PROVIDED INFORMATION:
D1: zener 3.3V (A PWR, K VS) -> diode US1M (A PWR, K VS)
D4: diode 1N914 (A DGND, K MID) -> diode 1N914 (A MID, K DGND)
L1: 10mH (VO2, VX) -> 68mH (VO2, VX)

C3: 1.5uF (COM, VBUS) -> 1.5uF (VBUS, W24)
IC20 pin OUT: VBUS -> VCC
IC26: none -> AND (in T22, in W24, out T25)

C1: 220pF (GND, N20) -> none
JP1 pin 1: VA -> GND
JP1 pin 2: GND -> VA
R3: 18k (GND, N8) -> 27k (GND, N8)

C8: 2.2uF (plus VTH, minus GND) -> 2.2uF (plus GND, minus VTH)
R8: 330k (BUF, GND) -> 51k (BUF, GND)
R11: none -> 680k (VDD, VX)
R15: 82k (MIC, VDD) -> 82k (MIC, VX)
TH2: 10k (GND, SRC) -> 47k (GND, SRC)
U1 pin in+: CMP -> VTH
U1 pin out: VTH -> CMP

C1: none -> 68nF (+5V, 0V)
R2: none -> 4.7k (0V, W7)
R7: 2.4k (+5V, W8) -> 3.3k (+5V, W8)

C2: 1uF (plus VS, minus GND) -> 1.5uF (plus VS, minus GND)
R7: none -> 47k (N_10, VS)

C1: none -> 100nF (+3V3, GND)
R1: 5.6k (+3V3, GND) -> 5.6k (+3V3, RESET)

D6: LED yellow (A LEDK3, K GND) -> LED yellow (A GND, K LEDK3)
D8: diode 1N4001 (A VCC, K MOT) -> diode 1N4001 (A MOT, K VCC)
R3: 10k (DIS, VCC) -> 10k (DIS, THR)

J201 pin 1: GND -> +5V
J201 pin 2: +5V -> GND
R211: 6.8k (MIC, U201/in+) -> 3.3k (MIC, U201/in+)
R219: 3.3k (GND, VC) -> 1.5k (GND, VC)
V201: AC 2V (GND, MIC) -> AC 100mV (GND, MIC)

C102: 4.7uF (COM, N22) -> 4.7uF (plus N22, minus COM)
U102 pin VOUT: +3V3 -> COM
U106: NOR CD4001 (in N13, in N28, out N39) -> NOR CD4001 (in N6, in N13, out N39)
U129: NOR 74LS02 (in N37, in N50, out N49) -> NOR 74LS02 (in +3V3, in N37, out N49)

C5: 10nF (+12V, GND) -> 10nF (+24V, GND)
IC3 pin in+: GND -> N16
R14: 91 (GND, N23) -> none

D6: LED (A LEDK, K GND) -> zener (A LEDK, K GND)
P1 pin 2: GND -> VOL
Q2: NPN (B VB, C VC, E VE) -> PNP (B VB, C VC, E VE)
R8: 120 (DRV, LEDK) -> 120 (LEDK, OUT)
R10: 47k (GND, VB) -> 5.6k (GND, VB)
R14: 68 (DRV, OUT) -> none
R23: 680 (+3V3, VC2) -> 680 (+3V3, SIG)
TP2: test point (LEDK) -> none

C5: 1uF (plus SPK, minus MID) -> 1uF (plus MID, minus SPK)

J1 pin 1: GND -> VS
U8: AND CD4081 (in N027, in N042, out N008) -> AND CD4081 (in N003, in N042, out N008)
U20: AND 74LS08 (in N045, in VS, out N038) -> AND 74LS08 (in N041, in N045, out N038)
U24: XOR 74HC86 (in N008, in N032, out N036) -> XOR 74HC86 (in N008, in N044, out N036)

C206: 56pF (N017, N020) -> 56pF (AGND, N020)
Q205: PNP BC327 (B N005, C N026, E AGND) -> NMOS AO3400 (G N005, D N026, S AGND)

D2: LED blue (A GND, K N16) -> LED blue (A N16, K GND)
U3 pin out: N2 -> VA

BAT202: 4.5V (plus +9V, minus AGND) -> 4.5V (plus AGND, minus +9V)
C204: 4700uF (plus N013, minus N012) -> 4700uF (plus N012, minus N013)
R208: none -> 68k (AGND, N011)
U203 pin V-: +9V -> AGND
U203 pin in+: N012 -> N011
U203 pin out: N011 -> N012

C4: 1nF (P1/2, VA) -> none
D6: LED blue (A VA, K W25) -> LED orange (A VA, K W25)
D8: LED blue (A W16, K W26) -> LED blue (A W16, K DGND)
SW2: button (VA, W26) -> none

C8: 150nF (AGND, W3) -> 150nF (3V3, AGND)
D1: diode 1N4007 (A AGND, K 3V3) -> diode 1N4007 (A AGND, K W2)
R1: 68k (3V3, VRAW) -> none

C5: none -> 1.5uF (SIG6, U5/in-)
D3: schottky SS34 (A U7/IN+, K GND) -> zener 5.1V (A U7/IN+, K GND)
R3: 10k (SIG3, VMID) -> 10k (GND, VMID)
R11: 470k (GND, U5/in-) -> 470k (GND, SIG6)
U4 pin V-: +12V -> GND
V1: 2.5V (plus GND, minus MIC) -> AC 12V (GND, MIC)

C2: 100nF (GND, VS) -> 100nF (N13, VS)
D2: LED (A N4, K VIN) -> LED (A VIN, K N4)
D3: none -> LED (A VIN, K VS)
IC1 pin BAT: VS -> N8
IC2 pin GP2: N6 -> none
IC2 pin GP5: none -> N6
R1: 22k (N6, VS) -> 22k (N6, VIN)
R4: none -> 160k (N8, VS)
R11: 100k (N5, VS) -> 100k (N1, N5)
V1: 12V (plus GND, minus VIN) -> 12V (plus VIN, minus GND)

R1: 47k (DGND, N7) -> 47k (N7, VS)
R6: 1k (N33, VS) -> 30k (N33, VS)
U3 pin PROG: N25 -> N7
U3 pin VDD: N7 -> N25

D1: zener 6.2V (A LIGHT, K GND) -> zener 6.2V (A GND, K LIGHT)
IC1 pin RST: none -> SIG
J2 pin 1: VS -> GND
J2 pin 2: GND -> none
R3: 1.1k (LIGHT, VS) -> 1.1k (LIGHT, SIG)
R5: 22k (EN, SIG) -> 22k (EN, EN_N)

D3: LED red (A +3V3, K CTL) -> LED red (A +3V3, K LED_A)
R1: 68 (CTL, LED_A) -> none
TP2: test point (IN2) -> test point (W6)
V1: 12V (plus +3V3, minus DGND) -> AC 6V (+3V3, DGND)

EXERCISE REQUIREMENTS: Exactness is what counts here: write out every record again.

EXERCISE ANSWER:
D1: zener 3.3V (A PWR, K VS) -> diode US1M (A PWR, K VS)
D4: diode 1N914 (A DGND, K MID) -> diode 1N914 (A MID, K DGND)
L1: 10mH (VO2, VX) -> 68mH (VO2, VX)

C3: 1.5uF (COM, VBUS) -> 1.5uF (VBUS, W24)
IC20 pin OUT: VBUS -> VCC
IC26: none -> AND (in T22, in W24, out T25)

C1: 220pF (GND, N20) -> none
JP1 pin 1: VA -> GND
JP1 pin 2: GND -> VA
R3: 18k (GND, N8) -> 27k (GND, N8)

C8: 2.2uF (plus VTH, minus GND) -> 2.2uF (plus GND, minus VTH)
R8: 330k (BUF, GND) -> 51k (BUF, GND)
R11: none -> 680k (VDD, VX)
R15: 82k (MIC, VDD) -> 82k (MIC, VX)
TH2: 10k (GND, SRC) -> 47k (GND, SRC)
U1 pin in+: CMP -> VTH
U1 pin out: VTH -> CMP

C1: none -> 68nF (+5V, 0V)
R2: none -> 4.7k (0V, W7)
R7: 2.4k (+5V, W8) -> 3.3k (+5V, W8)

C2: 1uF (plus VS, minus GND) -> 1.5uF (plus VS, minus GND)
R7: none -> 47k (N_10, VS)

C1: none -> 100nF (+3V3, GND)
R1: 5.6k (+3V3, GND) -> 5.6k (+3V3, RESET)

D6: LED yellow (A LEDK3, K GND) -> LED yellow (A GND, K LEDK3)
D8: diode 1N4001 (A VCC, K MOT) -> diode 1N4001 (A MOT, K VCC)
R3: 10k (DIS, VCC) -> 10k (DIS, THR)

J201 pin 1: GND -> +5V
J201 pin 2: +5V -> GND
R211: 6.8k (MIC, U201/in+) -> 3.3k (MIC, U201/in+)
R219: 3.3k (GND, VC) -> 1.5k (GND, VC)
V201: AC 2V (GND, MIC) -> AC 100mV (GND, MIC)

C102: 4.7uF (COM, N22) -> 4.7uF (plus N22, minus COM)
U102 pin VOUT: +3V3 -> COM
U106: NOR CD4001 (in N13, in N28, out N39) -> NOR CD4001 (in N6, in N13, out N39)
U129: NOR 74LS02 (in N37, in N50, out N49) -> NOR 74LS02 (in +3V3, in N37, out N49)

C5: 10nF (+12V, GND) -> 10nF (+24V, GND)
IC3 pin in+: GND -> N16
R14: 91 (GND, N23) -> none

D6: LED (A LEDK, K GND) -> zener (A LEDK, K GND)
P1 pin 2: GND -> VOL
Q2: NPN (B VB, C VC, E VE) -> PNP (B VB, C VC, E VE)
R8: 120 (DRV, LEDK) -> 120 (LEDK, OUT)
R10: 47k (GND, VB) -> 5.6k (GND, VB)
R14: 68 (DRV, OUT) -> none
R23: 680 (+3V3, VC2) -> 680 (+3V3, SIG)
TP2: test point (LEDK) -> none

C5: 1uF (plus SPK, minus MID) -> 1uF (plus MID, minus SPK)

J1 pin 1: GND -> VS
U8: AND CD4081 (in N027, in N042, out N008) -> AND CD4081 (in N003, in N042, out N008)
U20: AND 74LS08 (in N045, in VS, out N038) -> AND 74LS08 (in N041, in N045, out N038)
U24: XOR 74HC86 (in N008, in N032, out N036) -> XOR 74HC86 (in N008, in N044, out N036)

C206: 56pF (N017, N020) -> 56pF (AGND, N020)
Q205: PNP BC327 (B N005, C N026, E AGND) -> NMOS AO3400 (G N005, D N026, S AGND)

D2: LED blue (A GND, K N16) -> LED blue (A N16, K GND)
U3 pin out: N2 -> VA

BAT202: 4.5V (plus +9V, minus AGND) -> 4.5V (plus AGND, minus +9V)
C204: 4700uF (plus N013, minus N012) -> 4700uF (plus N012, minus N013)
R208: none -> 68k (AGND, N011)
U203 pin V-: +9V -> AGND
U203 pin in+: N012 -> N011
U203 pin out: N011 -> N012

C4: 1nF (P1/2, VA) -> none
D6: LED blue (A VA, K W25) -> LED orange (A VA, K W25)
D8: LED blue (A W16, K W26) -> LED blue (A W16, K DGND)
SW2: button (VA, W26) -> none

C8: 150nF (AGND, W3) -> 150nF (3V3, AGND)
D1: diode 1N4007 (A AGND, K 3V3) -> diode 1N4007 (A AGND, K W2)
R1: 68k (3V3, VRAW) -> none

C5: none -> 1.5uF (SIG6, U5/in-)
D3: schottky SS34 (A U7/IN+, K GND) -> zener 5.1V (A U7/IN+, K GND)
R3: 10k (SIG3, VMID) -> 10k (GND, VMID)
R11: 470k (GND, U5/in-) -> 470k (GND, SIG6)
U4 pin V-: +12V -> GND
V1: 2.5V (plus GND, minus MIC) -> AC 12V (GND, MIC)

C2: 100nF (GND, VS) -> 100nF (N13, VS)
D2: LED (A N4, K VIN) -> LED (A VIN, K N4)
D3: none -> LED (A VIN, K VS)
IC1 pin BAT: VS -> N8
IC2 pin GP2: N6 -> none
IC2 pin GP5: none -> N6
R1: 22k (N6, VS) -> 22k (N6, VIN)
R4: none -> 160k (N8, VS)
R11: 100k (N5, VS) -> 100k (N1, N5)
V1: 12V (plus GND, minus VIN) -> 12V (plus VIN, minus GND)

R1: 47k (DGND, N7) -> 47k (N7, VS)
R6: 1k (N33, VS) -> 30k (N33, VS)
U3 pin PROG: N25 -> N7
U3 pin VDD: N7 -> N25

D1: zener 6.2V (A LIGHT, K GND) -> zener 6.2V (A GND, K LIGHT)
IC1 pin RST: none -> SIG
J2 pin 1: VS -> GND
J2 pin 2: GND -> none
R3: 1.1k (LIGHT, VS) -> 1.1k (LIGHT, SIG)
R5: 22k (EN, SIG) -> 22k (EN, EN_N)

D3: LED red (A +3V3, K CTL) -> LED red (A +3V3, K LED_A)
R1: 68 (CTL, LED_A) -> none
TP2: test point (IN2) -> test point (W6)
V1: 12V (plus +3V3, minus DGND) -> AC 6V (+3V3, DGND)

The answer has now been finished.